---------- Source material
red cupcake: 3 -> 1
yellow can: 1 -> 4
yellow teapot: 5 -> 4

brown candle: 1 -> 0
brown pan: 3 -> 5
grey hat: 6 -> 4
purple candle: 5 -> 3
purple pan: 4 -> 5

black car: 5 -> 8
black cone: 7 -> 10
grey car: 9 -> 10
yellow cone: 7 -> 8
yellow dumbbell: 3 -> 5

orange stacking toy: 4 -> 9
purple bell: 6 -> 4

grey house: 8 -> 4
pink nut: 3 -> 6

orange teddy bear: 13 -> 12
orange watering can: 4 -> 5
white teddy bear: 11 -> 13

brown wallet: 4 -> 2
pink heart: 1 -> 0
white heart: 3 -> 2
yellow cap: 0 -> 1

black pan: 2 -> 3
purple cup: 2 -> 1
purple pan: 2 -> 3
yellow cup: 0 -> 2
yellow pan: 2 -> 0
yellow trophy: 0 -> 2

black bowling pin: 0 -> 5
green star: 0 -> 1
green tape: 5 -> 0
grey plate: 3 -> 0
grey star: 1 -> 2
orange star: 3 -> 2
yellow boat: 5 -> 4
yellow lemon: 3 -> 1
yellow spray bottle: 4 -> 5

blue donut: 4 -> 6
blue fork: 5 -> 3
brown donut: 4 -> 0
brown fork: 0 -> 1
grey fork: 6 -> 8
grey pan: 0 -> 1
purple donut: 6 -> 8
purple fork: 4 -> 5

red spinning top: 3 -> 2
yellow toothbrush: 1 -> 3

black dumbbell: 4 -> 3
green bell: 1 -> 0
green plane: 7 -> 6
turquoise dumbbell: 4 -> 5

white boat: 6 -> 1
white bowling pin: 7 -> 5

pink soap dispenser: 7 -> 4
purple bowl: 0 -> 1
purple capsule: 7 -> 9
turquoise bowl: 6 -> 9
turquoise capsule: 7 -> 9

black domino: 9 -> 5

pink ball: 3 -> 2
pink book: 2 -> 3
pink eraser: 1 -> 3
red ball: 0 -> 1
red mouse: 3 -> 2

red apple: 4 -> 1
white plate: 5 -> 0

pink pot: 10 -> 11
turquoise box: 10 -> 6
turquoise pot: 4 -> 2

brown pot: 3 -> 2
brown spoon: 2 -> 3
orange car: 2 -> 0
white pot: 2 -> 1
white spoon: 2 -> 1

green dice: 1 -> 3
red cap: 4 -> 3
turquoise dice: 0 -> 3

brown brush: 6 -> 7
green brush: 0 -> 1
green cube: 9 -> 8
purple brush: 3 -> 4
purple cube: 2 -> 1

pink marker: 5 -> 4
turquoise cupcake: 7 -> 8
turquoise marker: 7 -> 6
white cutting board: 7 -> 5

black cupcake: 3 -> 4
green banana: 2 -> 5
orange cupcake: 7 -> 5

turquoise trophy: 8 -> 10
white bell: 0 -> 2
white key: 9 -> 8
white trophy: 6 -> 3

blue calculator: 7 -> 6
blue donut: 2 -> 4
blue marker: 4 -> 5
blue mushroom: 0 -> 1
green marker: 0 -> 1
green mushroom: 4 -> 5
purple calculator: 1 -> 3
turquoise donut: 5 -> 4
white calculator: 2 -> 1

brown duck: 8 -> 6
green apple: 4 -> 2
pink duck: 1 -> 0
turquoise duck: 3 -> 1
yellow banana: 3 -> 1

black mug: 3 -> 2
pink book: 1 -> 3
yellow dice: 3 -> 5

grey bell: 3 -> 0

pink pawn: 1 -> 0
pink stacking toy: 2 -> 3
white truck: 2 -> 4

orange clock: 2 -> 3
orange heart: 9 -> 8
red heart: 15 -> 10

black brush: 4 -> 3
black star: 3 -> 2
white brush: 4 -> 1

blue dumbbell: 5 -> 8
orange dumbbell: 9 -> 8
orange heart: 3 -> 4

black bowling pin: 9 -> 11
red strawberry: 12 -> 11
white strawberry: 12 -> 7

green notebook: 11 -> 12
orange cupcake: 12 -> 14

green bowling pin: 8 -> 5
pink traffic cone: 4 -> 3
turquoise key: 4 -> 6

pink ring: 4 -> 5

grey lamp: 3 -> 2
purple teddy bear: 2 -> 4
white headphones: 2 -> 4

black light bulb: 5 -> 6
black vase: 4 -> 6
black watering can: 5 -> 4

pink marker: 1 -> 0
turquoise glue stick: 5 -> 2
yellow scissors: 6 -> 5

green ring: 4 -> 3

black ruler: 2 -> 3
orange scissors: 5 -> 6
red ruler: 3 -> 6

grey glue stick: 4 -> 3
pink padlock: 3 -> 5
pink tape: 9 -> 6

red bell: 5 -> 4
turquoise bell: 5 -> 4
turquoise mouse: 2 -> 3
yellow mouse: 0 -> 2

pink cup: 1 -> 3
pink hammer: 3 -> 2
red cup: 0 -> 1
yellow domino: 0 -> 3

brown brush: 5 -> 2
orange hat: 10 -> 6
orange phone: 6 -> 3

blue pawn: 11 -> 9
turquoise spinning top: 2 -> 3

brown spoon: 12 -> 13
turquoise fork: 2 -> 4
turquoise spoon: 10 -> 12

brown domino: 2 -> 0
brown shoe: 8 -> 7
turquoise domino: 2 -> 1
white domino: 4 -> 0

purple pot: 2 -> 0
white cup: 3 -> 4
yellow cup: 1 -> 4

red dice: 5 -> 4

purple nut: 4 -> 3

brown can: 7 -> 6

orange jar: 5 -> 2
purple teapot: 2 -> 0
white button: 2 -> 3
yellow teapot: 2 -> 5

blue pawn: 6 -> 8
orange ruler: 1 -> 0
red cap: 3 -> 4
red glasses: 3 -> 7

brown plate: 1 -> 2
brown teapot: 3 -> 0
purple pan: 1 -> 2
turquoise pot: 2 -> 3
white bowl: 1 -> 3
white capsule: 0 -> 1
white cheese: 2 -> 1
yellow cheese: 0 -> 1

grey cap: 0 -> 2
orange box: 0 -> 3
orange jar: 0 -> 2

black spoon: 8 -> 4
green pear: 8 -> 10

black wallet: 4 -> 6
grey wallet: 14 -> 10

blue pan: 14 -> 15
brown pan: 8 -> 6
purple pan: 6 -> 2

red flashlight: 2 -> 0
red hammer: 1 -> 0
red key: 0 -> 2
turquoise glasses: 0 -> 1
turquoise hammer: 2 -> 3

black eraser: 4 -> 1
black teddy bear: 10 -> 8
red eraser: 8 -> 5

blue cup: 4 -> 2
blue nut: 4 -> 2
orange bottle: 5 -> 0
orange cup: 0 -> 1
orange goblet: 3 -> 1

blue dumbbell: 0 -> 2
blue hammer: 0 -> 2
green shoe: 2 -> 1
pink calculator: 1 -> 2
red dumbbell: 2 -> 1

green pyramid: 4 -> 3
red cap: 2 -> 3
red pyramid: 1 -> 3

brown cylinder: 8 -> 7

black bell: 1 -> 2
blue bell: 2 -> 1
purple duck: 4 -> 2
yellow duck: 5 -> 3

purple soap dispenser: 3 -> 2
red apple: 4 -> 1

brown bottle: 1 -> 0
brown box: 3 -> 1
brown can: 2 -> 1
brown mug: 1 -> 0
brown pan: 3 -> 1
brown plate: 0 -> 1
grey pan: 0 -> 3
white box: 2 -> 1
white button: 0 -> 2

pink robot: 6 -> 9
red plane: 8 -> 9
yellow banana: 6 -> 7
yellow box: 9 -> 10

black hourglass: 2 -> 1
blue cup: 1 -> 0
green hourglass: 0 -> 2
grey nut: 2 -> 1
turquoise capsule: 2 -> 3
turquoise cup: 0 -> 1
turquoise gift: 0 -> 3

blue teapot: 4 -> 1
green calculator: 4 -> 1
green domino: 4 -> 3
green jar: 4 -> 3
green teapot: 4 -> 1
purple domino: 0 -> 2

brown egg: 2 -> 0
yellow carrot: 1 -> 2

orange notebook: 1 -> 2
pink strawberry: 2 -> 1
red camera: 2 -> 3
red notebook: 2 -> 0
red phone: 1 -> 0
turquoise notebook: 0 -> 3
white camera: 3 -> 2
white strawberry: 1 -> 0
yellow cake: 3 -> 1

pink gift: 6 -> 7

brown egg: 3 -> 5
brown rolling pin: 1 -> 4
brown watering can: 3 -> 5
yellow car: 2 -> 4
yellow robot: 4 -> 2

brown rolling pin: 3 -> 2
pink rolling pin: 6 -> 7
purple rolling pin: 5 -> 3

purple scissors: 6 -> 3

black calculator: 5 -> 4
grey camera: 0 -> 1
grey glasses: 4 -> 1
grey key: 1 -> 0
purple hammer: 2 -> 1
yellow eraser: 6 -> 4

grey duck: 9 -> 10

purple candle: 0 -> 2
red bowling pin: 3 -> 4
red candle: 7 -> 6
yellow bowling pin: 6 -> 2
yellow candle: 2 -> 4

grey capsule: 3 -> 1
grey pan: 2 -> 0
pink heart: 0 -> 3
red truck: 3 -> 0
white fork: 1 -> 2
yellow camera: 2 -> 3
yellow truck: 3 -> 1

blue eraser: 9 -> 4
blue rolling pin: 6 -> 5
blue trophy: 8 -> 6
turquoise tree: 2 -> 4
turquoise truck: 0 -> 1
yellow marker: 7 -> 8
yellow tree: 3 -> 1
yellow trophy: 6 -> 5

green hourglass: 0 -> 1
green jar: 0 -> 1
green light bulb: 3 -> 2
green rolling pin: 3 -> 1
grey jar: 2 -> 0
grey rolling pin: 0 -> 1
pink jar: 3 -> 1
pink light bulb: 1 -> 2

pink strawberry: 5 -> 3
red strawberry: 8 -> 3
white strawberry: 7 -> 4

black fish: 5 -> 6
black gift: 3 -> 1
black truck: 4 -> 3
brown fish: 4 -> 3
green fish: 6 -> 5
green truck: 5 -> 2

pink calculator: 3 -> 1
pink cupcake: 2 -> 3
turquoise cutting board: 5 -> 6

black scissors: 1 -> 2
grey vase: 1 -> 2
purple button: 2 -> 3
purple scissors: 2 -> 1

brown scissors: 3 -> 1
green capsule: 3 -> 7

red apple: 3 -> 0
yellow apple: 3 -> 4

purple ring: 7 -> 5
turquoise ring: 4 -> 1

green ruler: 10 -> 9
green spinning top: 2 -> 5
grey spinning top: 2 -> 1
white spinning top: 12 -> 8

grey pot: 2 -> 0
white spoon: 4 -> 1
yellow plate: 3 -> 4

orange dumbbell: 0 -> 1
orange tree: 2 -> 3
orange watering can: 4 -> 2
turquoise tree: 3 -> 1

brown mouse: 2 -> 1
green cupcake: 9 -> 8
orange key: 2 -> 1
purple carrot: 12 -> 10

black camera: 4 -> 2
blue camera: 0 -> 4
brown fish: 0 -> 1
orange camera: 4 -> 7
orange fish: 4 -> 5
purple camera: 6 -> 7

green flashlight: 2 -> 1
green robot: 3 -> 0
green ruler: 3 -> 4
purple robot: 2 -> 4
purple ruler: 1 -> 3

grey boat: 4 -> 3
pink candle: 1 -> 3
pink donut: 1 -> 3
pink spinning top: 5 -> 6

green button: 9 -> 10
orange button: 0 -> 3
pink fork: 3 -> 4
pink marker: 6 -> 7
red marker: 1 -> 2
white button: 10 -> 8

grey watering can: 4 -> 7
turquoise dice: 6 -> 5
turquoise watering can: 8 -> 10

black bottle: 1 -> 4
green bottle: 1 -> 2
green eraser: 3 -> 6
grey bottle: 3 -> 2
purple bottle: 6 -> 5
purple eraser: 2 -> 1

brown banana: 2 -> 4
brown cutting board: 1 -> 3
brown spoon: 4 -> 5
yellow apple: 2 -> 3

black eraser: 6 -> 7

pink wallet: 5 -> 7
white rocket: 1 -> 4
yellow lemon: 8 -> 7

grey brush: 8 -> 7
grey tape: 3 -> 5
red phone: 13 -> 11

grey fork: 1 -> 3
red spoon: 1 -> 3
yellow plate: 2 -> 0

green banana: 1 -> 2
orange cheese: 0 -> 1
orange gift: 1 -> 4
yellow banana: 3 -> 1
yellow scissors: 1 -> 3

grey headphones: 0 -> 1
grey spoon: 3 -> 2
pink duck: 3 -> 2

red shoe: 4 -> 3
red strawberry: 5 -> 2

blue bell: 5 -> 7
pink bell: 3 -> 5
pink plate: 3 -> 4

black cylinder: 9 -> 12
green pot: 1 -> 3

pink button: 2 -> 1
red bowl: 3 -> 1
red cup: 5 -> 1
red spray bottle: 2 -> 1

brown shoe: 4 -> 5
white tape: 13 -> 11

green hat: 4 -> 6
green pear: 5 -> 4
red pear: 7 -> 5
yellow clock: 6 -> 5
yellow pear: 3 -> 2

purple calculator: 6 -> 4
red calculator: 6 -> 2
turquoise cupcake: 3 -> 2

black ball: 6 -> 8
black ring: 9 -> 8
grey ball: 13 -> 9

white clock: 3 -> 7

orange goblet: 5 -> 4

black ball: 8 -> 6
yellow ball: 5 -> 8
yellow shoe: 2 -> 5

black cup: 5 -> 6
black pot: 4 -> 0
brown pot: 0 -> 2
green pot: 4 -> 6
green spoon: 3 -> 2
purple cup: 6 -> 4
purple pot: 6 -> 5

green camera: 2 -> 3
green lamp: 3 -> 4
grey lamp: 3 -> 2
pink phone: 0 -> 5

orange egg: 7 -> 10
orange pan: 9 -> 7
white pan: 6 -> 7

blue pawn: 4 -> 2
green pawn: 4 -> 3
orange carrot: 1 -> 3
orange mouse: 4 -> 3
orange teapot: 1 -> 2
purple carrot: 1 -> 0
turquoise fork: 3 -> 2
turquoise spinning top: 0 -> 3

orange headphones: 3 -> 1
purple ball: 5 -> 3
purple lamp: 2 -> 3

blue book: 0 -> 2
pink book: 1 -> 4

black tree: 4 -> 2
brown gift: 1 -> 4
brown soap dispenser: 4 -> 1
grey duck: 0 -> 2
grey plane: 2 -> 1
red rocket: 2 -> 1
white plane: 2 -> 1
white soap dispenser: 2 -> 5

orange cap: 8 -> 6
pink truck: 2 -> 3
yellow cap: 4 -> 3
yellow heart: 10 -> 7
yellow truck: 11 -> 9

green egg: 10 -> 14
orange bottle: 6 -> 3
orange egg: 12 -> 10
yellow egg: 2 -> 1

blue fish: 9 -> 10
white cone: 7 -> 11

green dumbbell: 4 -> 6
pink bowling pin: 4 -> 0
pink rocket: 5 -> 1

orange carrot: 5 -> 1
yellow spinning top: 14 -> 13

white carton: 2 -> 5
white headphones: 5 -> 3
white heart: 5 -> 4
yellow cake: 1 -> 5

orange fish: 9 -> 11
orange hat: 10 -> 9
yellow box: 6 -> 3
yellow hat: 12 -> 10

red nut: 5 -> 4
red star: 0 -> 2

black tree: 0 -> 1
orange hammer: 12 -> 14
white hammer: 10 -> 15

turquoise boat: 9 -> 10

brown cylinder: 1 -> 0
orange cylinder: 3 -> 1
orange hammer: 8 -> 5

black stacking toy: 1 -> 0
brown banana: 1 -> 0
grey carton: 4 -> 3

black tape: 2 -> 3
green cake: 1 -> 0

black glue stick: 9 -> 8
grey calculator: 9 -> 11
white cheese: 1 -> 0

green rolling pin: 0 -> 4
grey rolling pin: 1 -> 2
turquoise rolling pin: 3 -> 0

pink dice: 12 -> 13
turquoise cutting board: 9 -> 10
--------------------
## Task to complete
Take the lines from the top of the data through the one that contains "yellow cup: 0 -> 2" and copy them exactly, leaving out every line after it.

## Output for this exercise
red cupcake: 3 -> 1
yellow can: 1 -> 4
yellow teapot: 5 -> 4

brown candle: 1 -> 0
brown pan: 3 -> 5
grey hat: 6 -> 4
purple candle: 5 -> 3
purple pan: 4 -> 5

black car: 5 -> 8
black cone: 7 -> 10
grey car: 9 -> 10
yellow cone: 7 -> 8
yellow dumbbell: 3 -> 5

orange stacking toy: 4 -> 9
purple bell: 6 -> 4

grey house: 8 -> 4
pink nut: 3 -> 6

orange teddy bear: 13 -> 12
orange watering can: 4 -> 5
white teddy bear: 11 -> 13

brown wallet: 4 -> 2
pink heart: 1 -> 0
white heart: 3 -> 2
yellow cap: 0 -> 1

black pan: 2 -> 3
purple cup: 2 -> 1
purple pan: 2 -> 3
yellow cup: 0 -> 2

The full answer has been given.